[Opening Working data section]
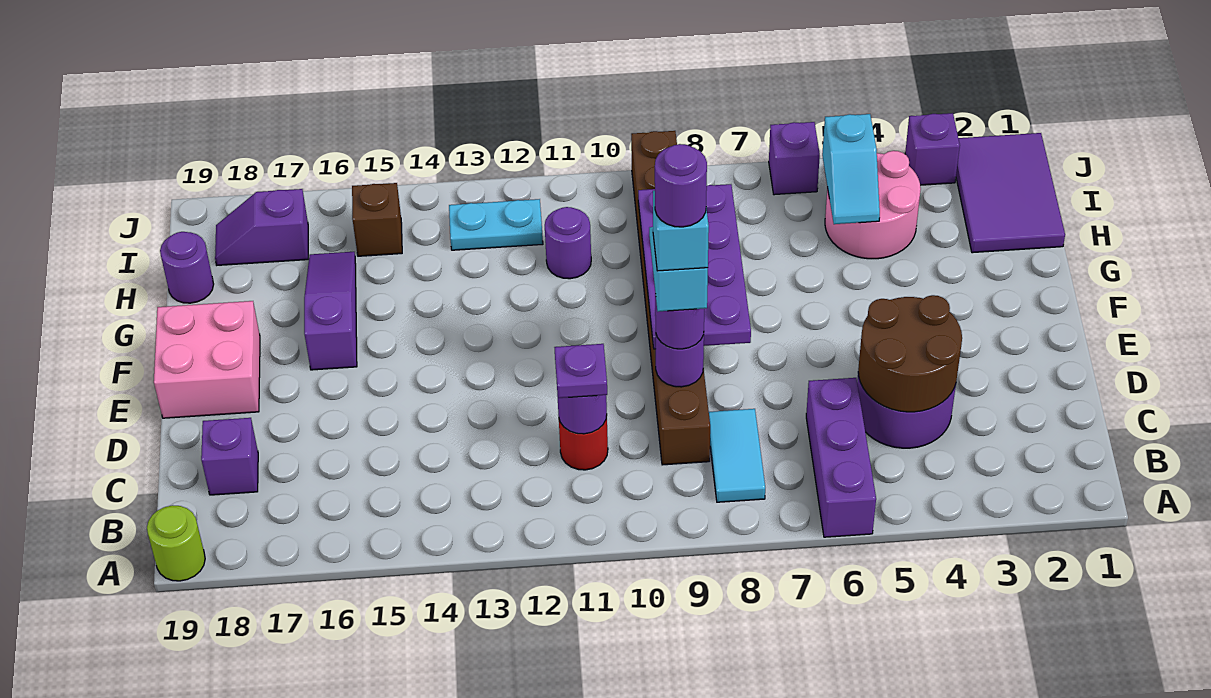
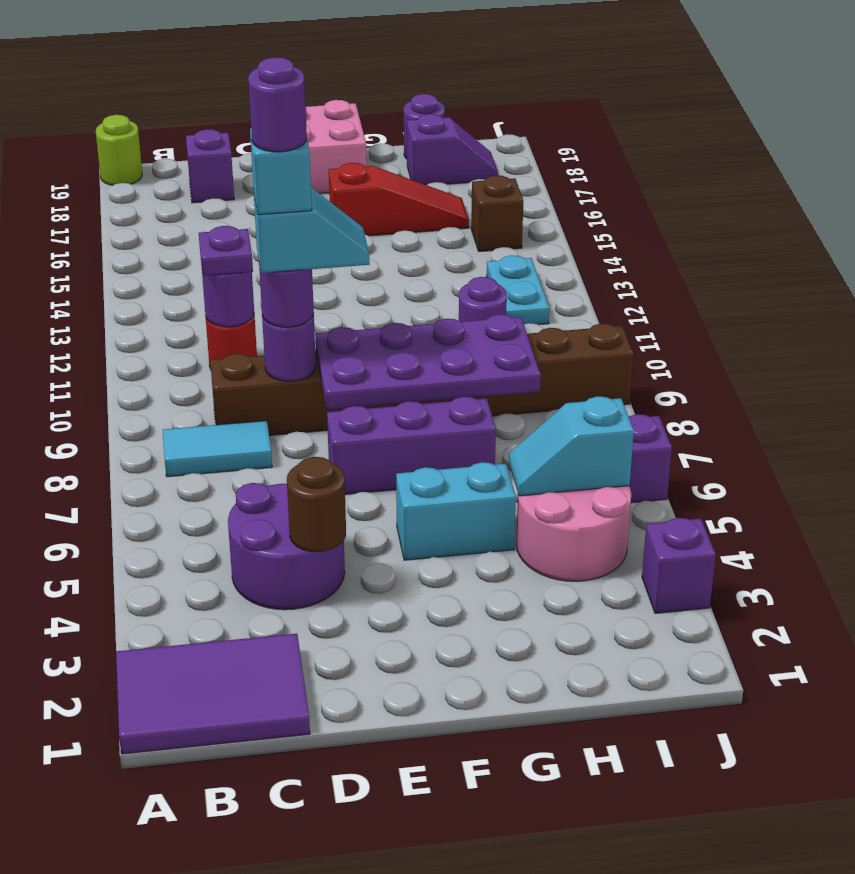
purple brick A6:C6 level 1 -> purple brick E7:G7 level 1
brown round brick C4:D5 level 2 -> brown round brick D4 level 2
none -> cyan brick F5:G5 level 1
purple slope F16:H16 level 1 top F -> red slope F16:H16 level 1 top F
purple tile H1:J2 level 1 -> purple tile A1:C2 level 1
purple slope I17:I18 level 1 top 17 -> purple slope H18:I18 level 1 top H

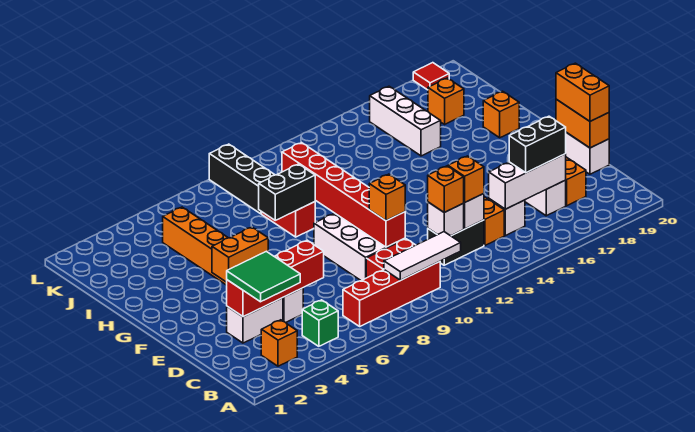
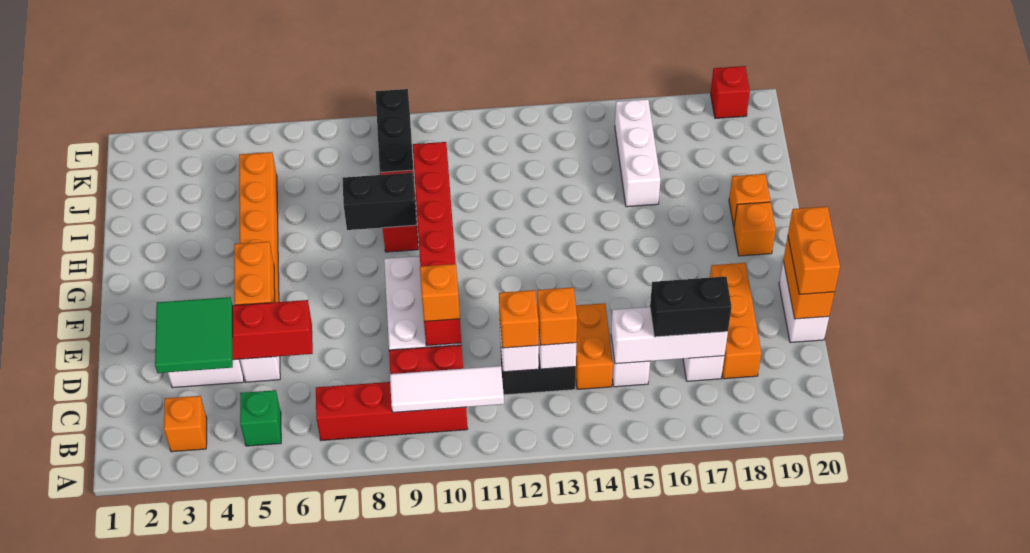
orange brick F4:F5 level 2 -> orange brick E5:F5 level 2
orange brick J18 level 1 -> orange brick G19 level 1
red tile L19 level 1 -> red brick L19 level 1

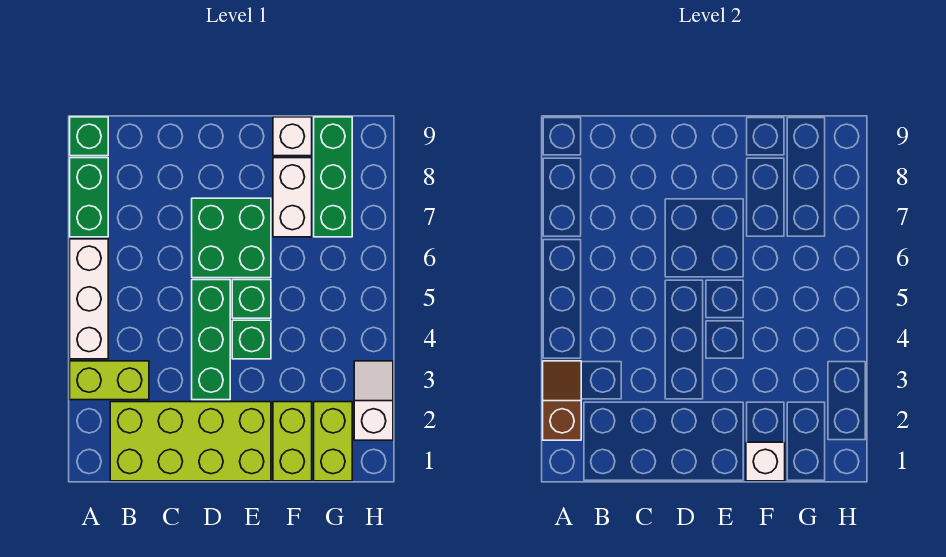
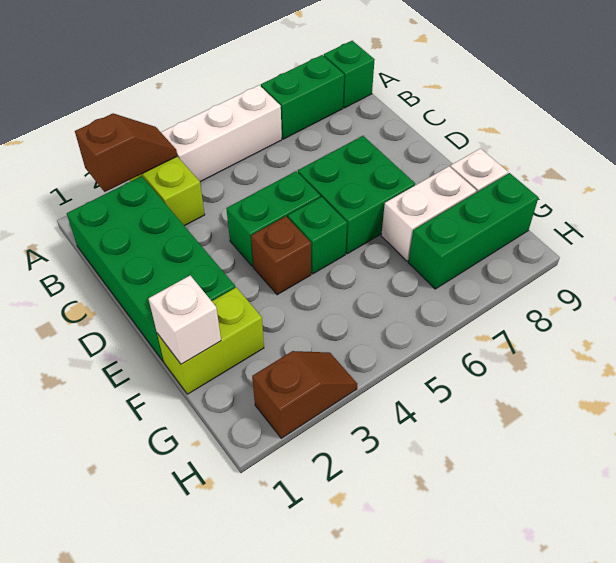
lime brick B1:E2 level 1 -> green brick B1:E2 level 1
green brick D3:D5 level 1 -> green brick D4:D5 level 1
green brick E4 level 1 -> brown brick E4 level 1
lime brick G1:G2 level 1 -> none
white slope H2:H3 level 1 top 2 -> brown slope H2:H3 level 1 top 2

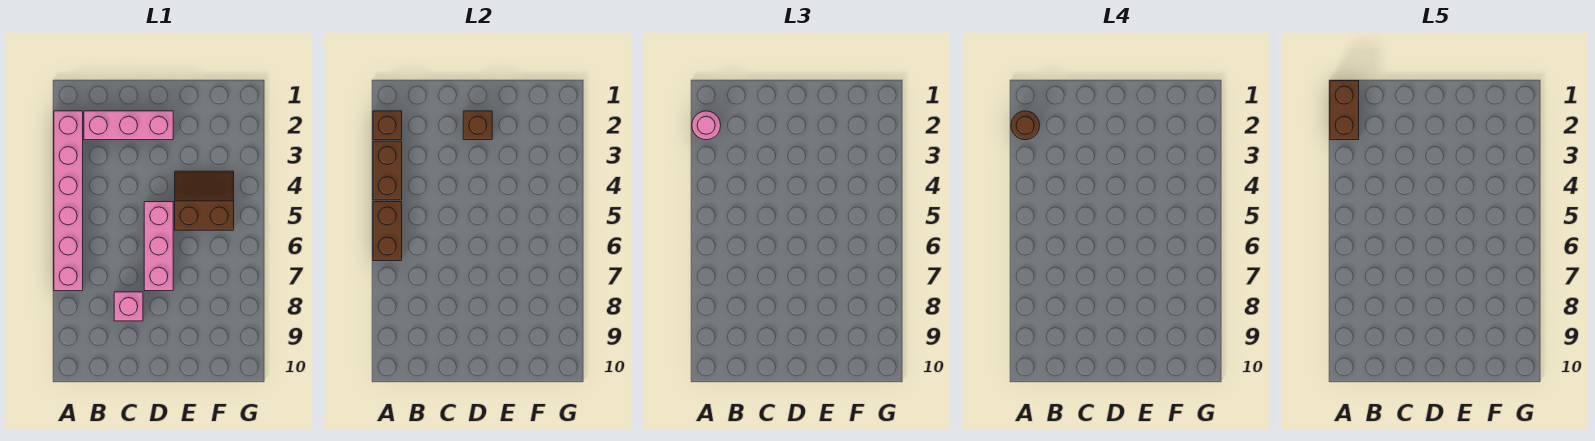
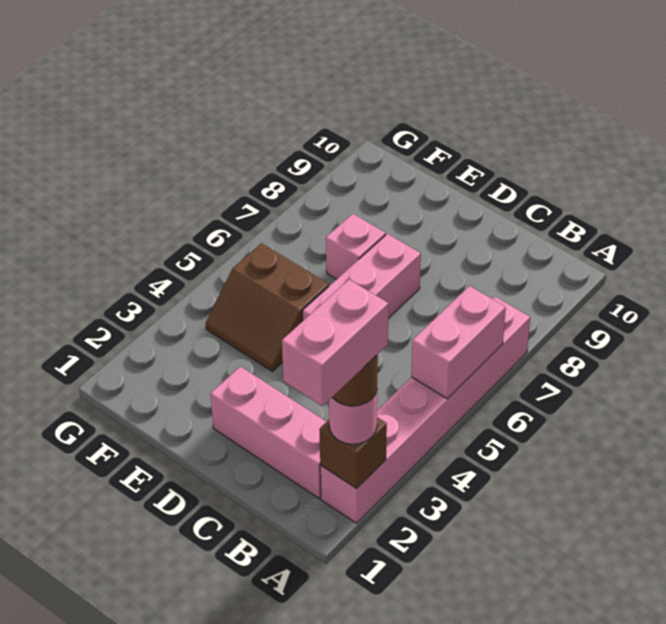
brown brick A1:A2 level 5 -> pink brick A1:A2 level 5
brown brick A3:A4 level 2 -> none
brown brick A5:A6 level 2 -> pink brick A5:A6 level 2
pink brick C8 level 1 -> pink brick E7 level 1
brown brick D2 level 2 -> none

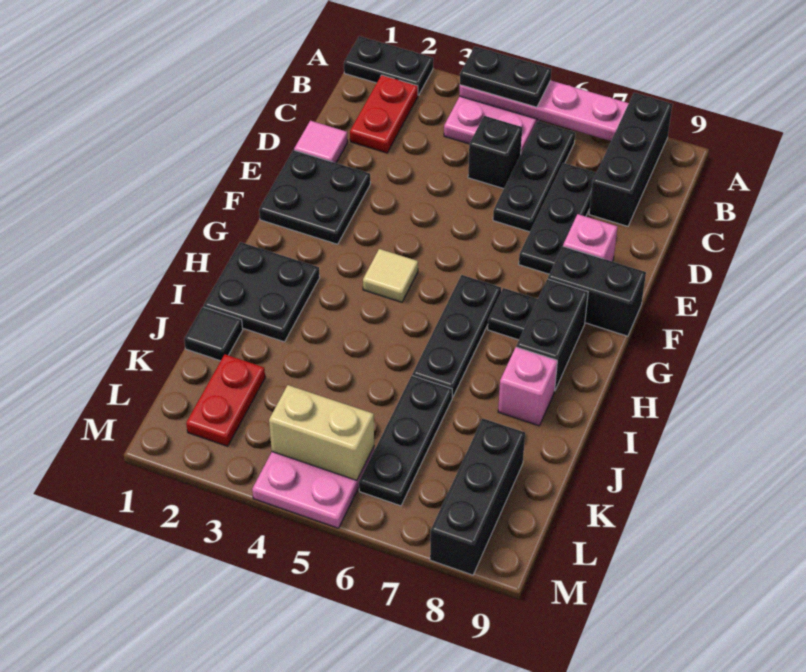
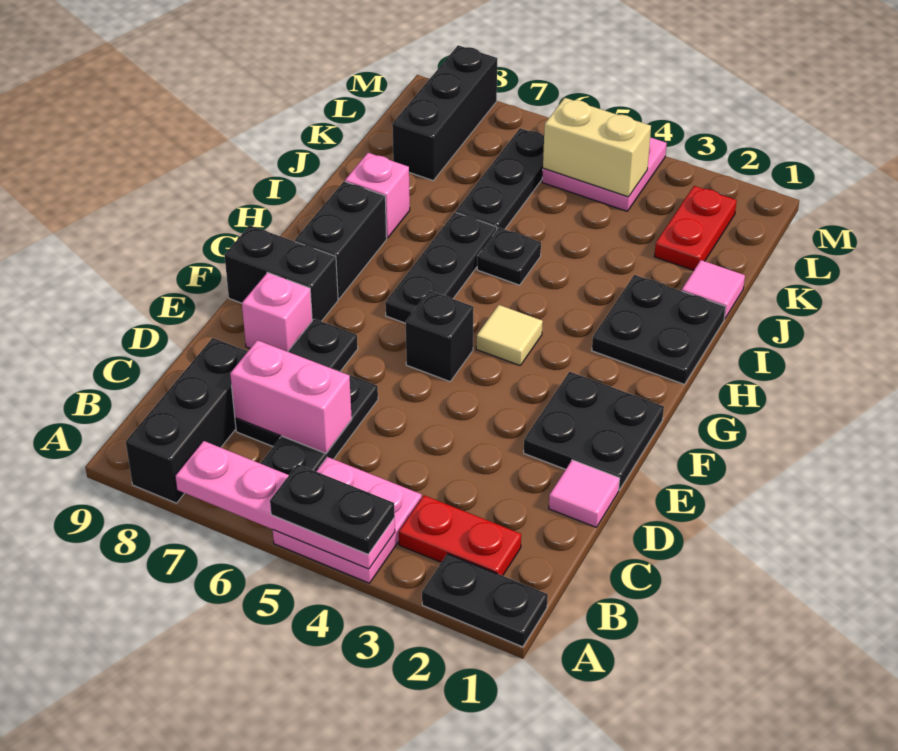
red plate B2:C2 level 1 -> red plate B2:B3 level 1
black brick C5 level 1 -> black brick F5 level 1
none -> pink brick C6:C7 level 2
black plate G7 level 1 -> black plate I5 level 1
black tile J1 level 1 -> pink tile J1 level 1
[Closing Working data section]
Assigned task: In the material above, report how many lines hold the word "slope", and add nothing to the figure.

Reply to the task: 3